### Problem description
Pick out and copy every line of the material that contains the string "kern".

>> begin

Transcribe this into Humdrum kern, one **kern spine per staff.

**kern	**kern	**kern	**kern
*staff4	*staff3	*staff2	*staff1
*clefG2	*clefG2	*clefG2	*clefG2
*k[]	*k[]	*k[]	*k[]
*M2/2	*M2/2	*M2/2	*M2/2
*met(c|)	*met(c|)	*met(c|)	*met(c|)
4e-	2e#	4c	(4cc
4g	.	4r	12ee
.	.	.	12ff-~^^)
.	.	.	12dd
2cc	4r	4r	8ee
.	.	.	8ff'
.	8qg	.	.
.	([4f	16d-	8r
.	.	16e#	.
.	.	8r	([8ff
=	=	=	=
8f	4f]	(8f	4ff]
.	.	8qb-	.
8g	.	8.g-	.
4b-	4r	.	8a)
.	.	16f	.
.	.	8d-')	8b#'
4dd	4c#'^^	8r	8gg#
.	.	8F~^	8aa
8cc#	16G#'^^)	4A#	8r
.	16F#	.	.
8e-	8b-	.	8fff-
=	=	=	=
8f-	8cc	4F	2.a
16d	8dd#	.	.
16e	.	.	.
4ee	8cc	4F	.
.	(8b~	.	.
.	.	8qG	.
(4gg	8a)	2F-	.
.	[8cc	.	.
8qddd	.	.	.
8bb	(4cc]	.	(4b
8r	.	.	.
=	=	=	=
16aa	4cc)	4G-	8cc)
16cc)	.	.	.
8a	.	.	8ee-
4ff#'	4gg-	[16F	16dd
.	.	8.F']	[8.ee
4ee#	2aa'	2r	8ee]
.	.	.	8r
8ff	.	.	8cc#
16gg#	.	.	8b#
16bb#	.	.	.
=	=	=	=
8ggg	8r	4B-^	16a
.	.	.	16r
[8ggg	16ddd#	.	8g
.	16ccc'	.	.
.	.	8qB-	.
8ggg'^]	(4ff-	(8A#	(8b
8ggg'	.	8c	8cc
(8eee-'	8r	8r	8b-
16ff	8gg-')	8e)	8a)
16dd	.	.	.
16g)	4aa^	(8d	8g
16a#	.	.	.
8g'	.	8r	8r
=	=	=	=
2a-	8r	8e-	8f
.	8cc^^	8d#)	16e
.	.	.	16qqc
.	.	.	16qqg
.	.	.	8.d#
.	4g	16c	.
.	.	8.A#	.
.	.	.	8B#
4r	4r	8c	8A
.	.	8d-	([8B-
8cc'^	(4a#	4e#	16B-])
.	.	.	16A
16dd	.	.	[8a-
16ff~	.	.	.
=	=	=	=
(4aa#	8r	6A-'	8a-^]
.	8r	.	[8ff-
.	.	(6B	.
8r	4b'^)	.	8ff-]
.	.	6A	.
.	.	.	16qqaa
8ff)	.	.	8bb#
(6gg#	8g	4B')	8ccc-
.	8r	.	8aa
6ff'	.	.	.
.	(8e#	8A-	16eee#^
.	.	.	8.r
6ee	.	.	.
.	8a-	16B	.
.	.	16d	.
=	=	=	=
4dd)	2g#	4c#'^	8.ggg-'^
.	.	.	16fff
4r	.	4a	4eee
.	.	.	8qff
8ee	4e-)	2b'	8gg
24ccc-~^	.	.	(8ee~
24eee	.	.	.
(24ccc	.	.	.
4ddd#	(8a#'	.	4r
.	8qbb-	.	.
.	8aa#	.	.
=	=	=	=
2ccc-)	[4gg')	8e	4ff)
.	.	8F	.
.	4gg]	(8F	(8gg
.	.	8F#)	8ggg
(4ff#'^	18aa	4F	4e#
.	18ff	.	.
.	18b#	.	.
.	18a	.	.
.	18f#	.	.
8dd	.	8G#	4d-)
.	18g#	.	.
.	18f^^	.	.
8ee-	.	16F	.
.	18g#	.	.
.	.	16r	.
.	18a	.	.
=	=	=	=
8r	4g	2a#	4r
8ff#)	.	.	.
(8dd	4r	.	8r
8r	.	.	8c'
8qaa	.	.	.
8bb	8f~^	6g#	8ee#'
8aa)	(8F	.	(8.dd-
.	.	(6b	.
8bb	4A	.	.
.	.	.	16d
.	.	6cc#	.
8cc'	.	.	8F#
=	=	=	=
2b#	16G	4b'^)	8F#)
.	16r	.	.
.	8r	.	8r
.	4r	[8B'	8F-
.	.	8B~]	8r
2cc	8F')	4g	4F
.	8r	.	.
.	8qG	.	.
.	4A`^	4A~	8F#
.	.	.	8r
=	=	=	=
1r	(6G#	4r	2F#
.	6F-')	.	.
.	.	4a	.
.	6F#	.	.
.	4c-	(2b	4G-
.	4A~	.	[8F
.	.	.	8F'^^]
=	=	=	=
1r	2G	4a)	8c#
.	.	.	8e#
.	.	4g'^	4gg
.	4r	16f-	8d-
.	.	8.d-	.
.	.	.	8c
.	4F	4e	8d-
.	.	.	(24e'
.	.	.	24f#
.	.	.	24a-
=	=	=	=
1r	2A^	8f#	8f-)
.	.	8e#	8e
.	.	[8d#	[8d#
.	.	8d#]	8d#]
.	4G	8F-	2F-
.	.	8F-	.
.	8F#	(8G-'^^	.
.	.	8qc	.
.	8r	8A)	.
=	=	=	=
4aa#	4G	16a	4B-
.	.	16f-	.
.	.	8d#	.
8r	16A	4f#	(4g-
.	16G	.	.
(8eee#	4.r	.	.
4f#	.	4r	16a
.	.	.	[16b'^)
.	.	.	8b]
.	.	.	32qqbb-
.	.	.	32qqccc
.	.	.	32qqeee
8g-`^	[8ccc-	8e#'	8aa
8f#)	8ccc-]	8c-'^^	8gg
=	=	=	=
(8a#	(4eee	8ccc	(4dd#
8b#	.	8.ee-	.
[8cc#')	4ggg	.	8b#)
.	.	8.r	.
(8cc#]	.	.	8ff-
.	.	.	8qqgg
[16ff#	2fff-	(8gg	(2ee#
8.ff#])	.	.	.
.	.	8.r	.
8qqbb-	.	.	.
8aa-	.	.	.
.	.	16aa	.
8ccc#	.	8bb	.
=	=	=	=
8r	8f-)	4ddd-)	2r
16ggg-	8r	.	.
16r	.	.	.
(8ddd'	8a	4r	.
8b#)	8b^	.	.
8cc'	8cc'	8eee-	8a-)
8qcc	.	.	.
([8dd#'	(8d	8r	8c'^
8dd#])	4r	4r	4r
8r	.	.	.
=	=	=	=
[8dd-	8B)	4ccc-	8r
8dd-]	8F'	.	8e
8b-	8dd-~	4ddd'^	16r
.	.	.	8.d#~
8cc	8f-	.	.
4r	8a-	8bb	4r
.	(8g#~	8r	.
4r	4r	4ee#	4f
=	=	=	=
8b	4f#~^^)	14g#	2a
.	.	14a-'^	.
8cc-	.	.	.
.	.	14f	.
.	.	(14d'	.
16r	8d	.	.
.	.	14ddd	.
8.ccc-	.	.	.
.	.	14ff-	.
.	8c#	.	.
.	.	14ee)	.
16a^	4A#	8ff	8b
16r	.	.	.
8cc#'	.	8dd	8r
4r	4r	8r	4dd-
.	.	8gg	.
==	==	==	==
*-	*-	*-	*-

>> end

### Written response
Transcribe this into Humdrum kern, one **kern spine per staff.
**kern	**kern	**kern	**kern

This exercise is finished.